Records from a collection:
━━━━━━━━━━━━━━━━━━━━━━━━━━━━━━

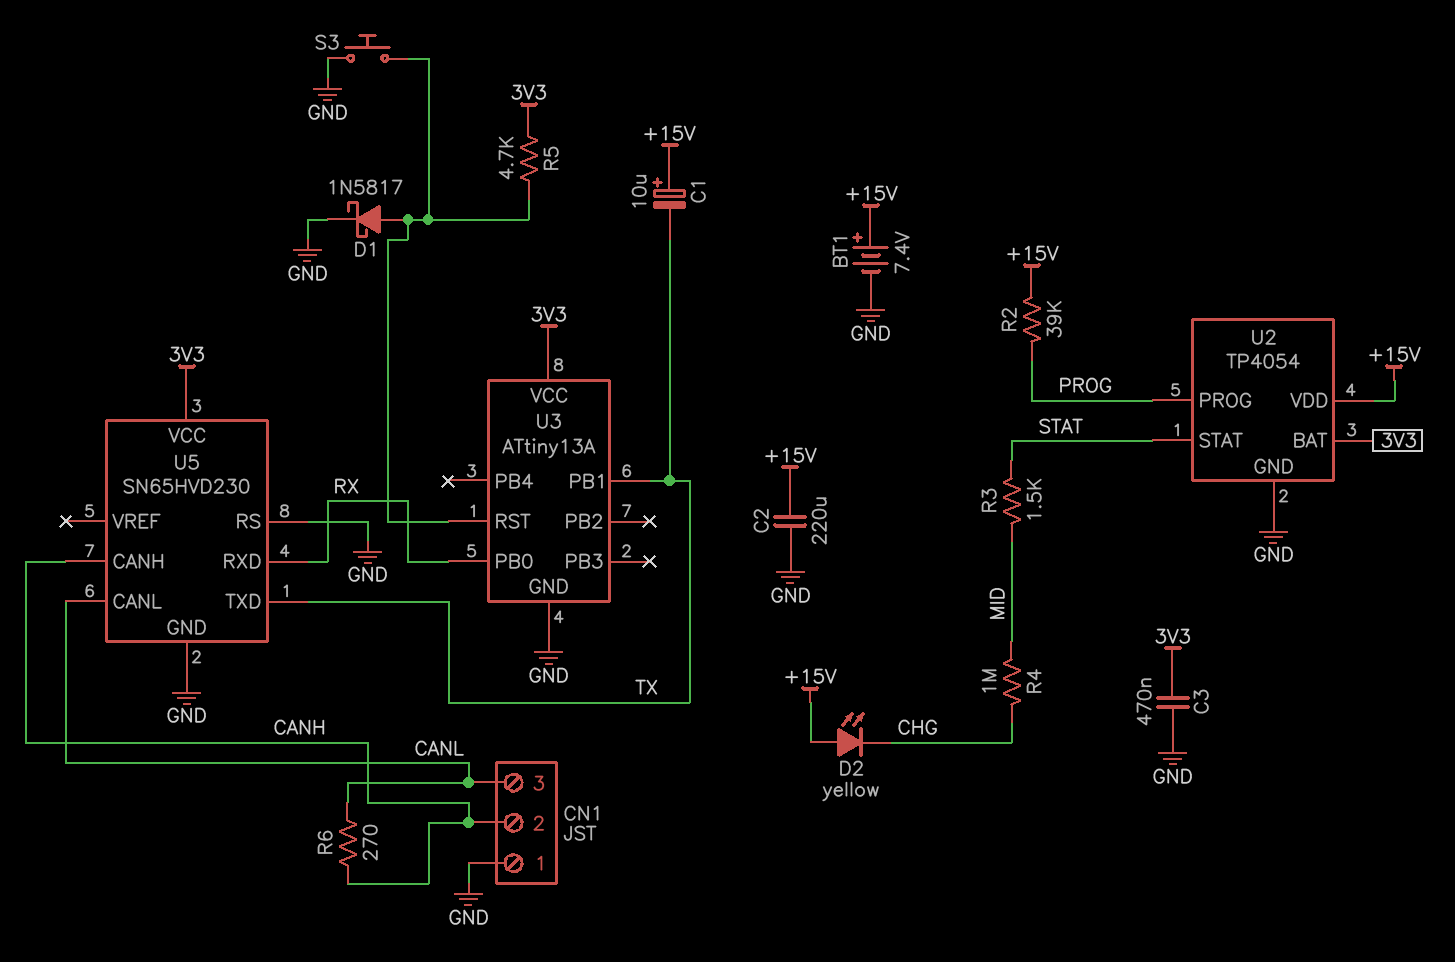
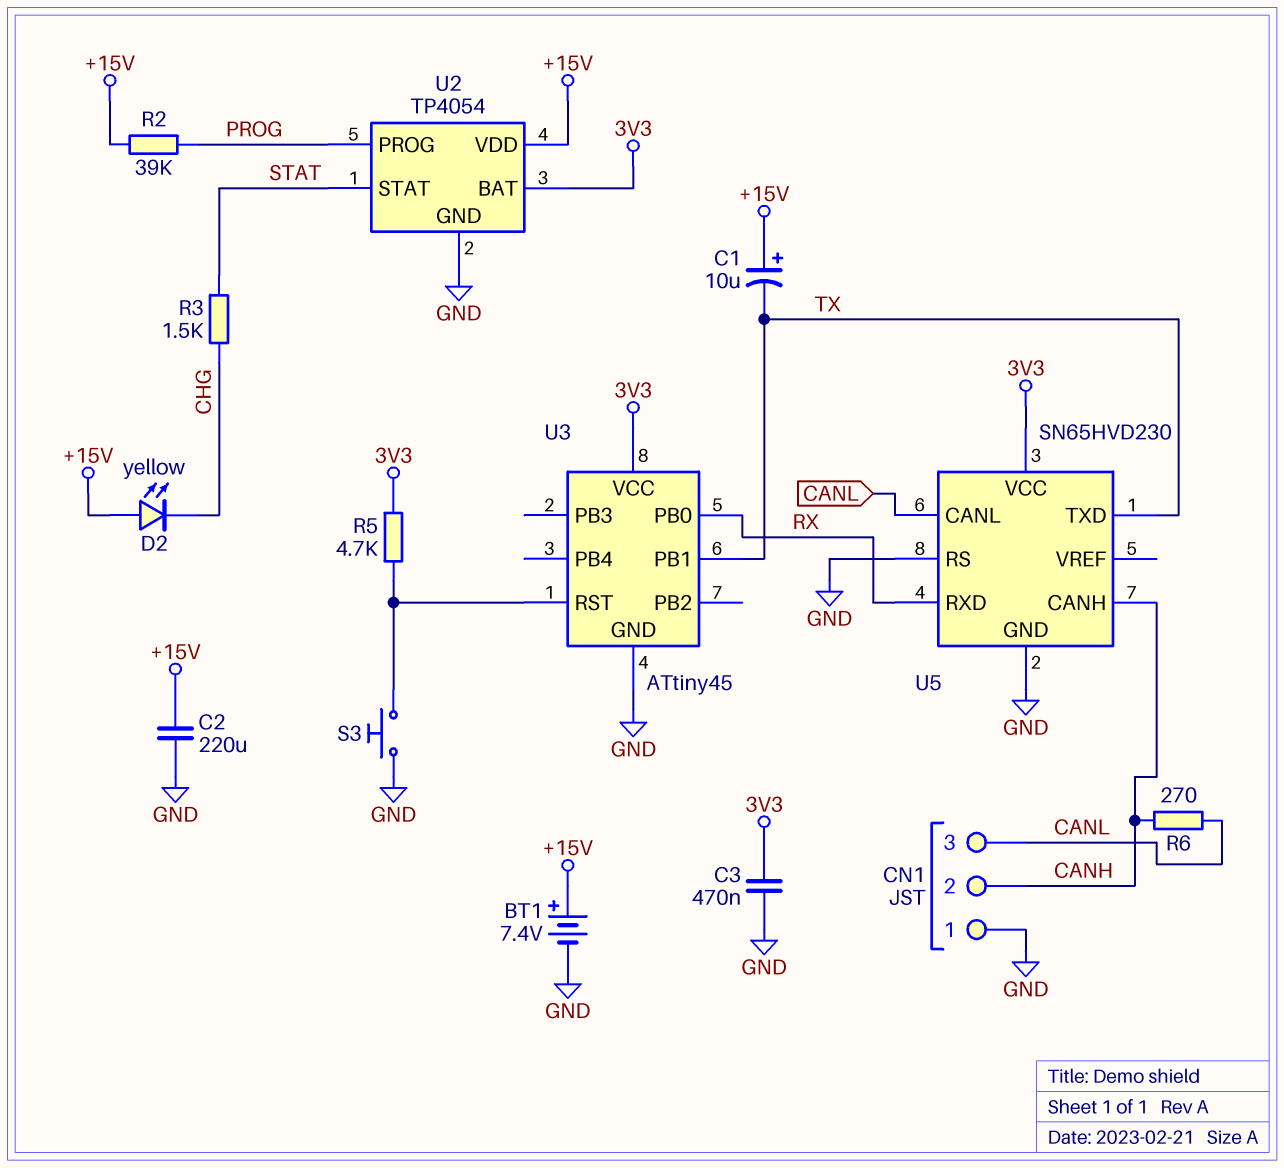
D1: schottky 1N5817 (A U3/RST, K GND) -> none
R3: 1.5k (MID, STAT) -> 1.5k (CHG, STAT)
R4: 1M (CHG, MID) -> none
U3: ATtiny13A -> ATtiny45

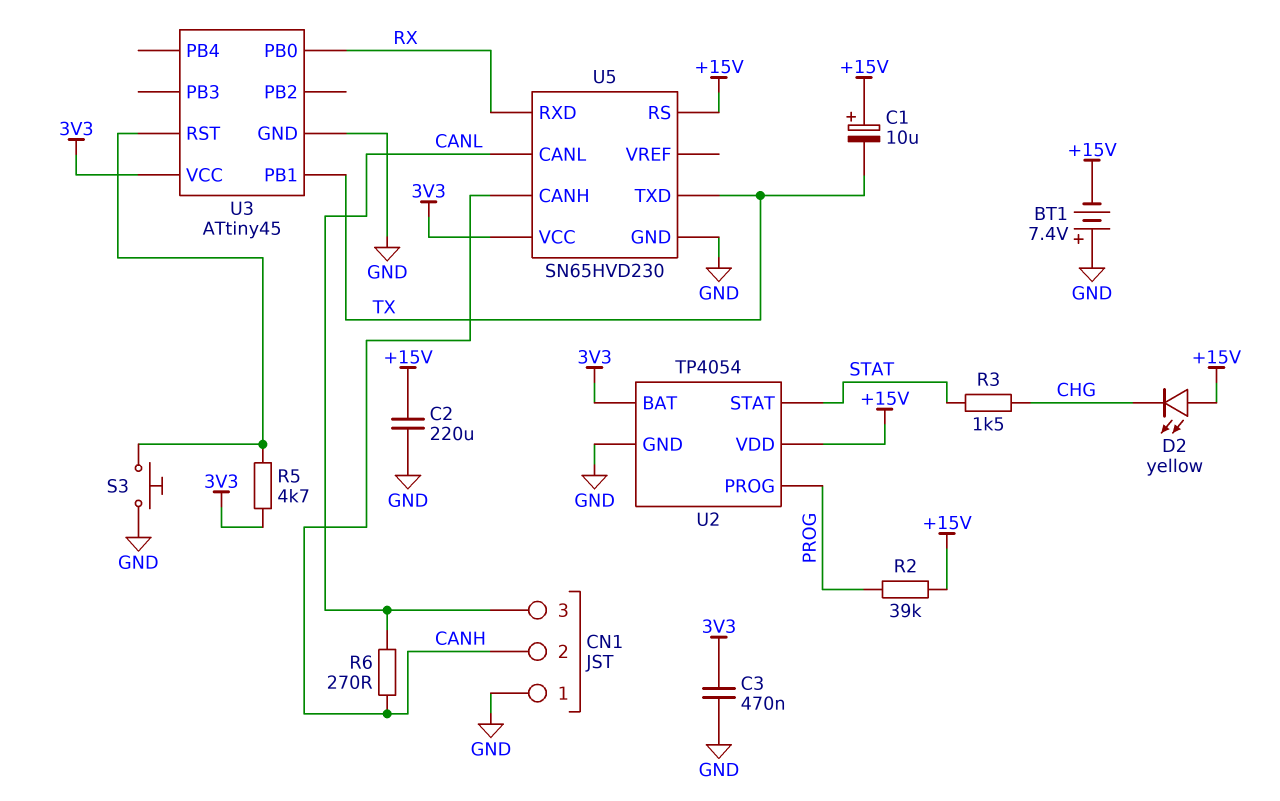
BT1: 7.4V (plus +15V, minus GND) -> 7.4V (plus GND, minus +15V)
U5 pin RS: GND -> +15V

━━━━━━━━━━━━━━━━━━━━━━━━━━━━━━

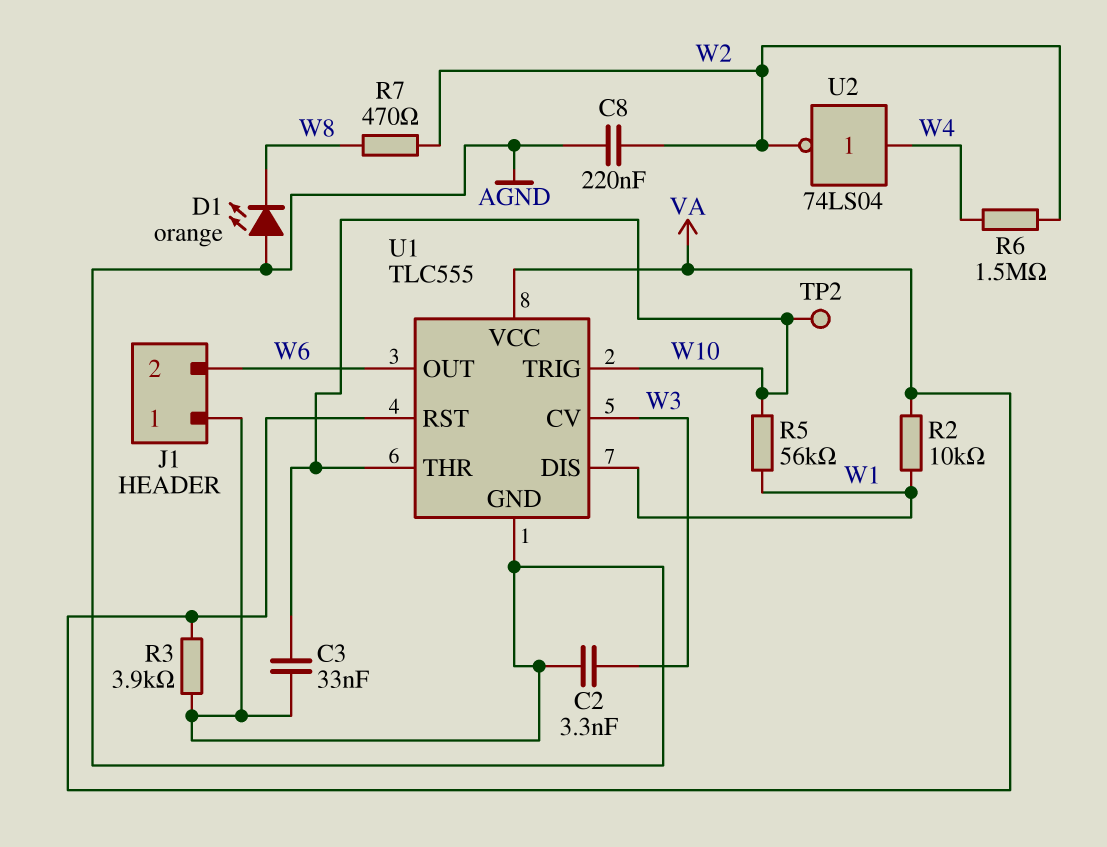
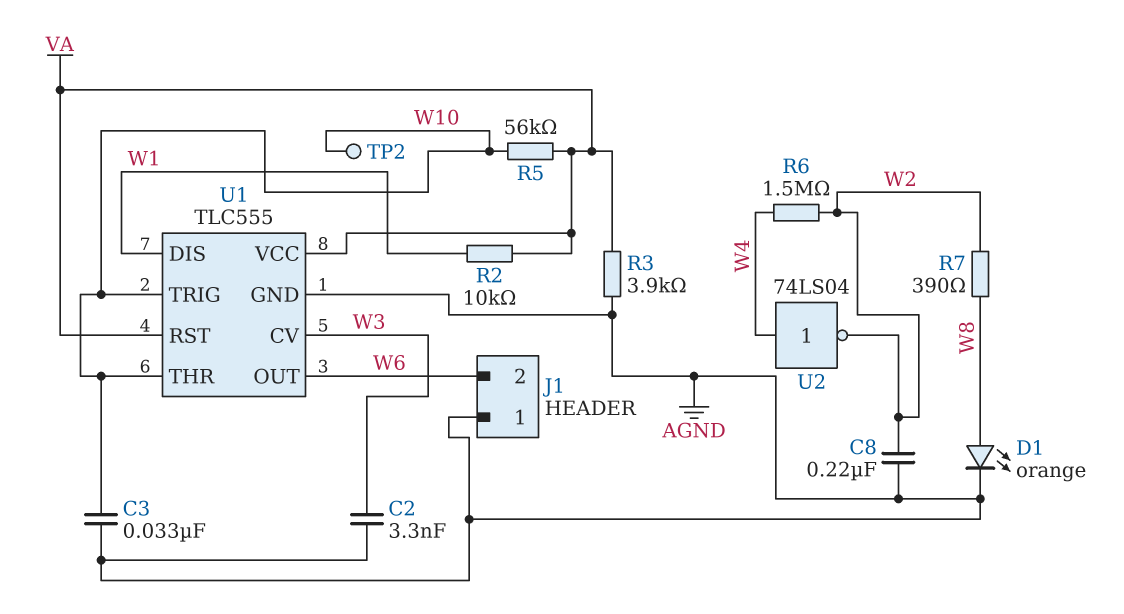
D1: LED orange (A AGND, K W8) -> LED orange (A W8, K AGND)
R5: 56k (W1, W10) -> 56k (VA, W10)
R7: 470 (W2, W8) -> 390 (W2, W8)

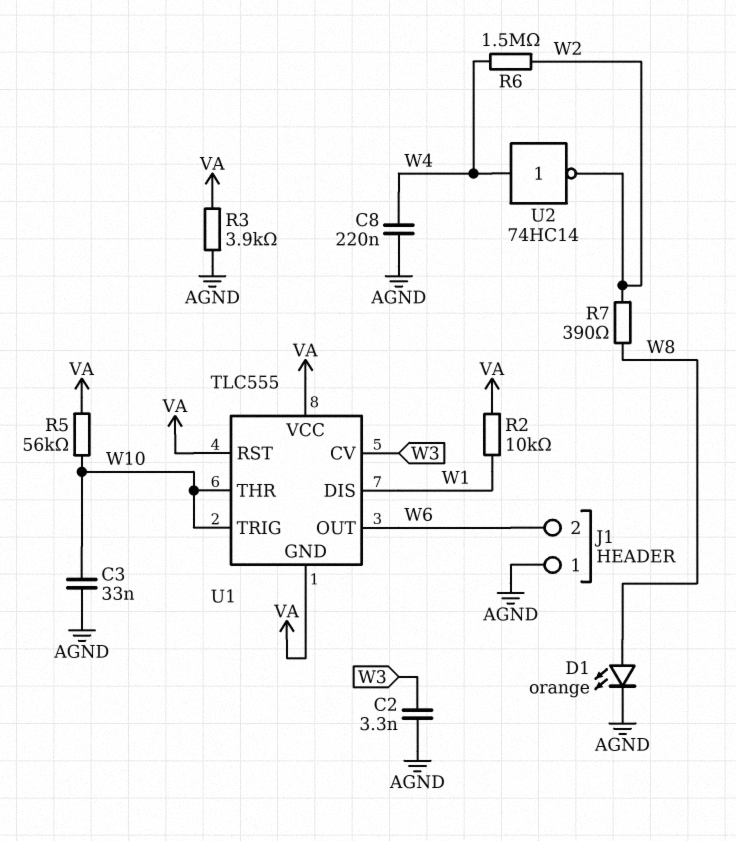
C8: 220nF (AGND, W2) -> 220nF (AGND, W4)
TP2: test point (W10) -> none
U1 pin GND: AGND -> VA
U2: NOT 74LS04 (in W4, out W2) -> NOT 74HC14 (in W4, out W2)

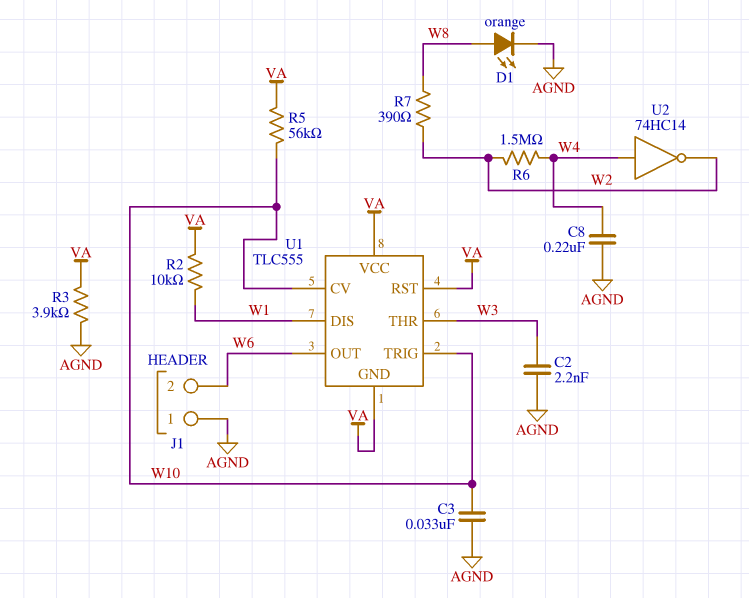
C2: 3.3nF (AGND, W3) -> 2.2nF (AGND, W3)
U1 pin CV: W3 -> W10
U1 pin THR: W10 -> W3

━━━━━━━━━━━━━━━━━━━━━━━━━━━━━━

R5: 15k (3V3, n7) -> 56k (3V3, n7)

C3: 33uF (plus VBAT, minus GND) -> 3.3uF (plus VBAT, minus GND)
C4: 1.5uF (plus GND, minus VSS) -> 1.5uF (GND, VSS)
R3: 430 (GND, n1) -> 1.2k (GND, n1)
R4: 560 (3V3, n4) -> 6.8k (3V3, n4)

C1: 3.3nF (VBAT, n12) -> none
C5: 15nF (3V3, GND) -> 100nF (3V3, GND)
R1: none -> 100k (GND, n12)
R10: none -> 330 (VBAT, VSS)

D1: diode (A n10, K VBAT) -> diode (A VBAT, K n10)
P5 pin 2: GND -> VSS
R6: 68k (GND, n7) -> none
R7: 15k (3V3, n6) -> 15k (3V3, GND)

━━━━━━━━━━━━━━━━━━━━━━━━━━━━━━

Prompt:
Proceeding from the line containing "R10: none -> 330 (VBAT, VSS)" through the line containing "R7: 15k (3V3, n6) -> 15k (3V3, GND)", transcribe the lines above exactly, both end lines included.

Worked solution:
R10: none -> 330 (VBAT, VSS)

D1: diode (A n10, K VBAT) -> diode (A VBAT, K n10)
P5 pin 2: GND -> VSS
R6: 68k (GND, n7) -> none
R7: 15k (3V3, n6) -> 15k (3V3, GND)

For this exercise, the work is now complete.